## INSTRUCTION
Among the entries below, find the lines with the word "bench" and return them.

[Data records]
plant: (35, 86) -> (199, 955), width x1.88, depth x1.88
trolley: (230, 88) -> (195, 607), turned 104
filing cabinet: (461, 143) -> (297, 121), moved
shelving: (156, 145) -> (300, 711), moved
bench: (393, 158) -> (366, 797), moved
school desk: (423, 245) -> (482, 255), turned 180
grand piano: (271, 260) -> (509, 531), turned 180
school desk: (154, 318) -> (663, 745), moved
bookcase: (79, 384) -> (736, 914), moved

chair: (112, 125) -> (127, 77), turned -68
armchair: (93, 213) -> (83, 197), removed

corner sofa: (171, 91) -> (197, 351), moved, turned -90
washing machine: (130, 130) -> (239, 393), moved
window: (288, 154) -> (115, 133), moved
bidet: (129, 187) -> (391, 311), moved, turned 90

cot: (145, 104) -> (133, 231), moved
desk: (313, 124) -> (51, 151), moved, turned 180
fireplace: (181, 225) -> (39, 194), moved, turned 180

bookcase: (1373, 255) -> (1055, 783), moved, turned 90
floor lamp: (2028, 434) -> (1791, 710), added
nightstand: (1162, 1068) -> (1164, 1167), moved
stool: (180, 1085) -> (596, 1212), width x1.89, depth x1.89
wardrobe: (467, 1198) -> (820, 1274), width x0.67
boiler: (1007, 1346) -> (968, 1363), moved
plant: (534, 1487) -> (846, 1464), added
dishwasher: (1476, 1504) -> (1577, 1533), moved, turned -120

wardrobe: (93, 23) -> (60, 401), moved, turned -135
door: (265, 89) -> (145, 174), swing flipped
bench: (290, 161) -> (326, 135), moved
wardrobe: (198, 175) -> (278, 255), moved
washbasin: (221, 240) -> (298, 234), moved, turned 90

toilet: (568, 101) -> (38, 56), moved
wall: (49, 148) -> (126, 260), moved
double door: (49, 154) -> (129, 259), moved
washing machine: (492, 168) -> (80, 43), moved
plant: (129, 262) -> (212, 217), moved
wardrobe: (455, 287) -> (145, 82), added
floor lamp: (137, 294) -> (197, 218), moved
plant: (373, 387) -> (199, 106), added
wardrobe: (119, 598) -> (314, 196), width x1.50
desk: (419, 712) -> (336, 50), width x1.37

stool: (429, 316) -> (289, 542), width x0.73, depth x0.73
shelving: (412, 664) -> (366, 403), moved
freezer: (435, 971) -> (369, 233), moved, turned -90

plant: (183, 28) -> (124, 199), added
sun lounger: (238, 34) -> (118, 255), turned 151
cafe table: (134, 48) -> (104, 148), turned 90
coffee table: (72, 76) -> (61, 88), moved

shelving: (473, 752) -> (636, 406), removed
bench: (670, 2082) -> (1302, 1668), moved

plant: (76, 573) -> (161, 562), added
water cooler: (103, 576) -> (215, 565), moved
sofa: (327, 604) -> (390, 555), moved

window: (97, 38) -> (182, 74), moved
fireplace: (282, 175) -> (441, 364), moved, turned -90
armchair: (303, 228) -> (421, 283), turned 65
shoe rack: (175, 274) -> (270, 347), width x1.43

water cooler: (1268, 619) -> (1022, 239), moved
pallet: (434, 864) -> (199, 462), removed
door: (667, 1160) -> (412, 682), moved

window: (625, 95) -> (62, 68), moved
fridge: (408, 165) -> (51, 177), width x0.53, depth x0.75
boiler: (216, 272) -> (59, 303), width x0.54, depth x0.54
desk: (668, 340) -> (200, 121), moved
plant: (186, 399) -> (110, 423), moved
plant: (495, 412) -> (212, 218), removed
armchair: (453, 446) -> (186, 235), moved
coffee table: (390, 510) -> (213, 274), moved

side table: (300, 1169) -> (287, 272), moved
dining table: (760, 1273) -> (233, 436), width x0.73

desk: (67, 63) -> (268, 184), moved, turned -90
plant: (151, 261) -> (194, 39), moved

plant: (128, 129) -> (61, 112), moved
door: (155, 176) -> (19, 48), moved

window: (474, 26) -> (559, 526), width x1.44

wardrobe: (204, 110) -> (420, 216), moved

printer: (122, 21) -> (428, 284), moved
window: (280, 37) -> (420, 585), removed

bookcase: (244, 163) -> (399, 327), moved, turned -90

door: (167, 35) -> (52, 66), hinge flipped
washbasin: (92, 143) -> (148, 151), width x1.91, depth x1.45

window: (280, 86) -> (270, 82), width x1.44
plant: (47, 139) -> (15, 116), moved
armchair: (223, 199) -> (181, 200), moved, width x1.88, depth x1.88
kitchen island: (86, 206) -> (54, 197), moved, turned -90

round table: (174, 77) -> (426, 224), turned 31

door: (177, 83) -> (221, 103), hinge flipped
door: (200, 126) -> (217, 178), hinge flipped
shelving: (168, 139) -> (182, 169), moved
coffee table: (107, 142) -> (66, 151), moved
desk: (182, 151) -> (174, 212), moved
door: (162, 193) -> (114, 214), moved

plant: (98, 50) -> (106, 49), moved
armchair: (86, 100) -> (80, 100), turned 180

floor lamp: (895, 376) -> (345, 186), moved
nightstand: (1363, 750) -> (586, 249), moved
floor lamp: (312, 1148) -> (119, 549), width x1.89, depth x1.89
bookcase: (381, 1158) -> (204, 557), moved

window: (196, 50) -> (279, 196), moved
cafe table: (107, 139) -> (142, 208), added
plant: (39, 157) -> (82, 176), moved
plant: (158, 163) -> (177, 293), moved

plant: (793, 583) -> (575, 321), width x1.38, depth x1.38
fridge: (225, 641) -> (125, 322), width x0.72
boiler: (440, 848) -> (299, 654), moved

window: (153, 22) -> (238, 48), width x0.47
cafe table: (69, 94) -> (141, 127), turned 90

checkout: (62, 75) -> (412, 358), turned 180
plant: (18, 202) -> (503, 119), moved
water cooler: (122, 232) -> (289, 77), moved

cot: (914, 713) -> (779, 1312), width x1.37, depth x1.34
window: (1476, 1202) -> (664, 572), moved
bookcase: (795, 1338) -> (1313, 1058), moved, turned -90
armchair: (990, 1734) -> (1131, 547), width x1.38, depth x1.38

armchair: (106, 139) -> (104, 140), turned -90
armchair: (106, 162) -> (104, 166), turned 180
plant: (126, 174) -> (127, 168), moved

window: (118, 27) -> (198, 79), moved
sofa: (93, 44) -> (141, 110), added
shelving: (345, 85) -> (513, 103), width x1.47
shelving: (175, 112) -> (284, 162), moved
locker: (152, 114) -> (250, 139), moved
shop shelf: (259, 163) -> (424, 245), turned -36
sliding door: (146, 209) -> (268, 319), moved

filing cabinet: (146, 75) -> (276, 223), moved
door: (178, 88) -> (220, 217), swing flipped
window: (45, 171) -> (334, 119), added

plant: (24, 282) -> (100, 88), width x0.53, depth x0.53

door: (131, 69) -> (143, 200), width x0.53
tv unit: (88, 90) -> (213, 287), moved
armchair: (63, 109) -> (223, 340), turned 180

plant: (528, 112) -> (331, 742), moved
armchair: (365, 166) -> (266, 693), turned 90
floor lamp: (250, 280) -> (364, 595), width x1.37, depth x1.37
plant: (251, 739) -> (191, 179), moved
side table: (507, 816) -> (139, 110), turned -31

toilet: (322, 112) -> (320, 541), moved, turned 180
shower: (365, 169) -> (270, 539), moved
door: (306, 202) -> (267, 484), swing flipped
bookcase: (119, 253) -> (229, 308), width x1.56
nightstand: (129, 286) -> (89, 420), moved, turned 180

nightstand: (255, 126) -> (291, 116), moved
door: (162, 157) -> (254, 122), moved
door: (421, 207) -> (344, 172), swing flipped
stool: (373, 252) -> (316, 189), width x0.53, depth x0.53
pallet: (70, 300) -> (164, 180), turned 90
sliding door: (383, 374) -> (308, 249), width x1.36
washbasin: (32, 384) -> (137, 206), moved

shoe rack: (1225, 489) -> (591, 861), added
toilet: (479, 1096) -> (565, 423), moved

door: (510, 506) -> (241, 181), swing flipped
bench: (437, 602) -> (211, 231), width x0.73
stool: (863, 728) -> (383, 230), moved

## PROBLEM SOLUTION
bench: (393, 158) -> (366, 797), moved
bench: (290, 161) -> (326, 135), moved
bench: (670, 2082) -> (1302, 1668), moved
bench: (437, 602) -> (211, 231), width x0.73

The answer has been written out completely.